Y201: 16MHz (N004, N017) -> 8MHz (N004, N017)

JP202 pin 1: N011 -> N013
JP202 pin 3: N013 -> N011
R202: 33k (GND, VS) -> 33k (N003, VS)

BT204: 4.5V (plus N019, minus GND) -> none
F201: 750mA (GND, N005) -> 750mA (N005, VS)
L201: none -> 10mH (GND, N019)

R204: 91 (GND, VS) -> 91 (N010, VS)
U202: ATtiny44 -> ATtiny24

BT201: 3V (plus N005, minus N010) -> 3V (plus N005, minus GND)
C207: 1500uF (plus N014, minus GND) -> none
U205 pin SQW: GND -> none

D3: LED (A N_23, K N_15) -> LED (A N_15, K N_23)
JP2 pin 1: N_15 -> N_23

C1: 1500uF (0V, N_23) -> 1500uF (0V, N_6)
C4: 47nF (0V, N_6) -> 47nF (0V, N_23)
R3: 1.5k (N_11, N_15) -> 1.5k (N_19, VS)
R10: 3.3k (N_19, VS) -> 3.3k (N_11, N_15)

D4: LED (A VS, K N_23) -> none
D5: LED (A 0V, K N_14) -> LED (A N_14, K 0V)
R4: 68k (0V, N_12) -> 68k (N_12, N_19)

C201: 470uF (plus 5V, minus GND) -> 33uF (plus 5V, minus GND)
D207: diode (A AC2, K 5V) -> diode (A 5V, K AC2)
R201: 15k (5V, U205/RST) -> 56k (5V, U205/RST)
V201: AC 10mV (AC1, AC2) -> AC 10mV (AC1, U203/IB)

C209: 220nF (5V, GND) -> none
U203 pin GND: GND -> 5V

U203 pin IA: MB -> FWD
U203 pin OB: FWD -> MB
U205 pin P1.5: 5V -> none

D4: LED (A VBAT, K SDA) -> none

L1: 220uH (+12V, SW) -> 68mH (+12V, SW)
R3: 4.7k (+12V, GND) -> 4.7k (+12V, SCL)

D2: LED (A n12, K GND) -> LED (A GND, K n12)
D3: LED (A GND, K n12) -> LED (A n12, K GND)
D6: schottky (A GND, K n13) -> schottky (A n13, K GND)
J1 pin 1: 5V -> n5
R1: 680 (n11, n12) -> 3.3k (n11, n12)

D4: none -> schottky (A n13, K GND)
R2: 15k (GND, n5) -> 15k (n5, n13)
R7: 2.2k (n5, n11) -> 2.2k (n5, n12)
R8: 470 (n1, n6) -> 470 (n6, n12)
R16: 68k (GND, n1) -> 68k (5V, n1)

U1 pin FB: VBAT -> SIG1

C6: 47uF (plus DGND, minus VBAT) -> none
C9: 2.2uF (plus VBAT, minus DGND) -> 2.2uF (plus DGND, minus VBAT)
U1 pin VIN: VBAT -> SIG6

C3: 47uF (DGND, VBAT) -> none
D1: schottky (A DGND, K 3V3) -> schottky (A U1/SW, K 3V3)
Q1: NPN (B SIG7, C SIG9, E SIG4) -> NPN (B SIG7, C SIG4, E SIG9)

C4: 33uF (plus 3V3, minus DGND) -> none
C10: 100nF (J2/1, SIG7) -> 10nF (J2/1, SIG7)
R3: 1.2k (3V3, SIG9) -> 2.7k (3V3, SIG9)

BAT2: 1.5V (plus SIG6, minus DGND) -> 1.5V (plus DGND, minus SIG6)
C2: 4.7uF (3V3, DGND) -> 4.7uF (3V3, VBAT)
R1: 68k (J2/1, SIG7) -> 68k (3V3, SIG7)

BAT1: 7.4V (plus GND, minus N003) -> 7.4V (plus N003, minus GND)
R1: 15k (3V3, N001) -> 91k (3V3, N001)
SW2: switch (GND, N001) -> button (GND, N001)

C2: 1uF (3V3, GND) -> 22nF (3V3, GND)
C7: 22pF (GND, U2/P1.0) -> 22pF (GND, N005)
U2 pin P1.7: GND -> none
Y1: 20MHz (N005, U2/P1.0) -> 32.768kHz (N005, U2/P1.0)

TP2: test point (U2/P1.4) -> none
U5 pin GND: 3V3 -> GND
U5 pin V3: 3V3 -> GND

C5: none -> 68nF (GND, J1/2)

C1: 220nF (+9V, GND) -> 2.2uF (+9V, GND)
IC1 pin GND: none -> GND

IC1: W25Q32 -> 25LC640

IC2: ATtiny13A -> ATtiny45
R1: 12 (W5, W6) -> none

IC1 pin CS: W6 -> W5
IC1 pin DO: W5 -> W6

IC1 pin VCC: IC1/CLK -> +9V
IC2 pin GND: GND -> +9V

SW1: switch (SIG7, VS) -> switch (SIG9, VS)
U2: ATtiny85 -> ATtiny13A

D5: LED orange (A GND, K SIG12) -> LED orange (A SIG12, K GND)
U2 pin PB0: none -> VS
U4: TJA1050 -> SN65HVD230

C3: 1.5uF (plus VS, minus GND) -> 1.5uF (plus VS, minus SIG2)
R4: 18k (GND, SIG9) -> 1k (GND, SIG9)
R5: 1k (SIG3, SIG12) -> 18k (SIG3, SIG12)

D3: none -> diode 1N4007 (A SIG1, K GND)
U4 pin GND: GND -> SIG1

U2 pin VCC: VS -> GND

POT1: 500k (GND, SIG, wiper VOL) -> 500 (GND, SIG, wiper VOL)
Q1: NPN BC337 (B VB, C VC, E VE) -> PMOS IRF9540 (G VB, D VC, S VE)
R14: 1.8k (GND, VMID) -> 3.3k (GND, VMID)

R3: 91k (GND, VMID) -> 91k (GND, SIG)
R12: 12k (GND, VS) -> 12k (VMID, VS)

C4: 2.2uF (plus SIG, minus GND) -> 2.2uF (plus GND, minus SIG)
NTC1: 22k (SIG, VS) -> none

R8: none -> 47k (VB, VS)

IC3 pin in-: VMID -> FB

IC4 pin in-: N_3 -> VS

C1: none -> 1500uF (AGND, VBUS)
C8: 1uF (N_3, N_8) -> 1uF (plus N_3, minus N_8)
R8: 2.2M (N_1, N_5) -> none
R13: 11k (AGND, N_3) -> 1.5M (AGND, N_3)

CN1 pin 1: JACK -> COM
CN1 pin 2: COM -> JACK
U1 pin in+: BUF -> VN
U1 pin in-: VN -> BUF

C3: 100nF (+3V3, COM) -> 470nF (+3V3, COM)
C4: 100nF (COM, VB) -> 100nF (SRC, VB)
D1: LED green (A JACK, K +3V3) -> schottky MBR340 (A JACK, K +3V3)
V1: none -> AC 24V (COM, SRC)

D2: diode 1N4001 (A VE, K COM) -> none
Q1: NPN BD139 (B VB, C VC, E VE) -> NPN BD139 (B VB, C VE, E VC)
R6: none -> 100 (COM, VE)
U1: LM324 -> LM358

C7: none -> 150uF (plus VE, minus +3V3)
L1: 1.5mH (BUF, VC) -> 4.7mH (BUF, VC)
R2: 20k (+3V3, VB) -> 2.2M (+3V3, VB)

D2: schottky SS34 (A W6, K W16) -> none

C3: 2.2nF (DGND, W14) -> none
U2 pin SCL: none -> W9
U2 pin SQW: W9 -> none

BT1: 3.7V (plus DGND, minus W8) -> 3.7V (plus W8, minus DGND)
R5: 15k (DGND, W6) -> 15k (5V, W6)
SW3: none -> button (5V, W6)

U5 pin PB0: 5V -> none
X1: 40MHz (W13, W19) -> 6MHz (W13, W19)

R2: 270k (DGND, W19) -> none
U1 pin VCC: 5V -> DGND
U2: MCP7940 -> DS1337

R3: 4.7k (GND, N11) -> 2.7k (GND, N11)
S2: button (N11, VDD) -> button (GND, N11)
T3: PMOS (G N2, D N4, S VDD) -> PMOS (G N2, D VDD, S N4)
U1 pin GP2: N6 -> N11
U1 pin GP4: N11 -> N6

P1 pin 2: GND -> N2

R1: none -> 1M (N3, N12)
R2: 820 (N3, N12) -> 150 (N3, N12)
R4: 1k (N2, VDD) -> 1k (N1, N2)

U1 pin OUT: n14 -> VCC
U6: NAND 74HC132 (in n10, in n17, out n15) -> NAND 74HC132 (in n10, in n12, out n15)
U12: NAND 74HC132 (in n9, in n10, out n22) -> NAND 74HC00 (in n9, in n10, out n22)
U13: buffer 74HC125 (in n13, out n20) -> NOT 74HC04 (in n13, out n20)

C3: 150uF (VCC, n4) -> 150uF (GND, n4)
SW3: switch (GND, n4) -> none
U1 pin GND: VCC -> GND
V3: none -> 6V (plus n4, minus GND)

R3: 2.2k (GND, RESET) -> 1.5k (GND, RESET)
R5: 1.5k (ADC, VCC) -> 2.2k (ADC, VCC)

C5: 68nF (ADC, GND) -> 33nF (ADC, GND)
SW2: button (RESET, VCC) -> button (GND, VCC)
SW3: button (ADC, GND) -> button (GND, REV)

---------------

- _What the exercise asks_:
Print exactly, and only, the lines running from the one that contains "R5: 15k (DGND, W6) -> 15k (5V, W6)" to the last line of the records above.

- _Output of the exercise_:
R5: 15k (DGND, W6) -> 15k (5V, W6)
SW3: none -> button (5V, W6)

U5 pin PB0: 5V -> none
X1: 40MHz (W13, W19) -> 6MHz (W13, W19)

R2: 270k (DGND, W19) -> none
U1 pin VCC: 5V -> DGND
U2: MCP7940 -> DS1337

R3: 4.7k (GND, N11) -> 2.7k (GND, N11)
S2: button (N11, VDD) -> button (GND, N11)
T3: PMOS (G N2, D N4, S VDD) -> PMOS (G N2, D VDD, S N4)
U1 pin GP2: N6 -> N11
U1 pin GP4: N11 -> N6

P1 pin 2: GND -> N2

R1: none -> 1M (N3, N12)
R2: 820 (N3, N12) -> 150 (N3, N12)
R4: 1k (N2, VDD) -> 1k (N1, N2)

U1 pin OUT: n14 -> VCC
U6: NAND 74HC132 (in n10, in n17, out n15) -> NAND 74HC132 (in n10, in n12, out n15)
U12: NAND 74HC132 (in n9, in n10, out n22) -> NAND 74HC00 (in n9, in n10, out n22)
U13: buffer 74HC125 (in n13, out n20) -> NOT 74HC04 (in n13, out n20)

C3: 150uF (VCC, n4) -> 150uF (GND, n4)
SW3: switch (GND, n4) -> none
U1 pin GND: VCC -> GND
V3: none -> 6V (plus n4, minus GND)

R3: 2.2k (GND, RESET) -> 1.5k (GND, RESET)
R5: 1.5k (ADC, VCC) -> 2.2k (ADC, VCC)

C5: 68nF (ADC, GND) -> 33nF (ADC, GND)
SW2: button (RESET, VCC) -> button (GND, VCC)
SW3: button (ADC, GND) -> button (GND, REV)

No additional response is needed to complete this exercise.